Only lines containing "shifted" are wanted from the data below. Copy those lines.
::::::::::
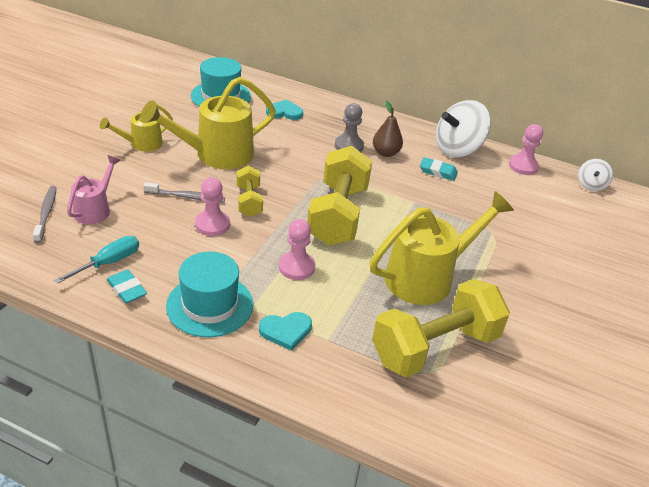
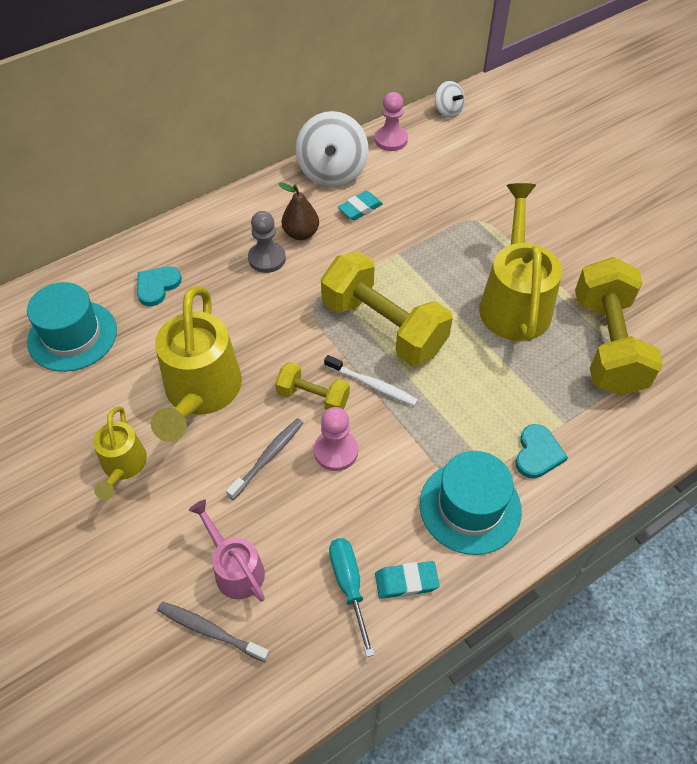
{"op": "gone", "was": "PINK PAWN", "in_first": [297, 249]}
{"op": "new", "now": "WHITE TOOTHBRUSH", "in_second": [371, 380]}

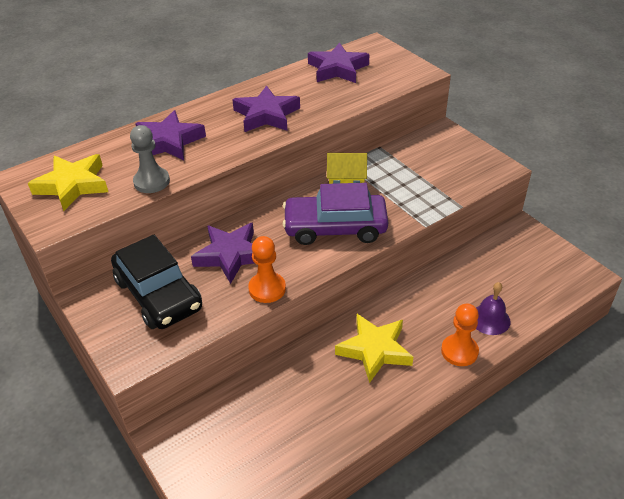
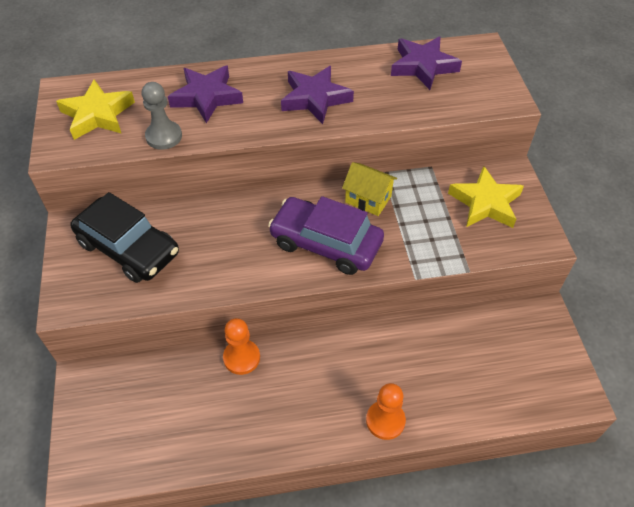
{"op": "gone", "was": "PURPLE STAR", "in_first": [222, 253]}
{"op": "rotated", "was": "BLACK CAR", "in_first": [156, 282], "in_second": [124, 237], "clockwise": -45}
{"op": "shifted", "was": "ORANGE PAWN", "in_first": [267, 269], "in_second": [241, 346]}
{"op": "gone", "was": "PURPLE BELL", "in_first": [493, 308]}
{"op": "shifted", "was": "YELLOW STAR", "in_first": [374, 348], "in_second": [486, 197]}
::::::::::
Task answer:
{"op": "shifted", "was": "ORANGE PAWN", "in_first": [267, 269], "in_second": [241, 346]}
{"op": "shifted", "was": "YELLOW STAR", "in_first": [374, 348], "in_second": [486, 197]}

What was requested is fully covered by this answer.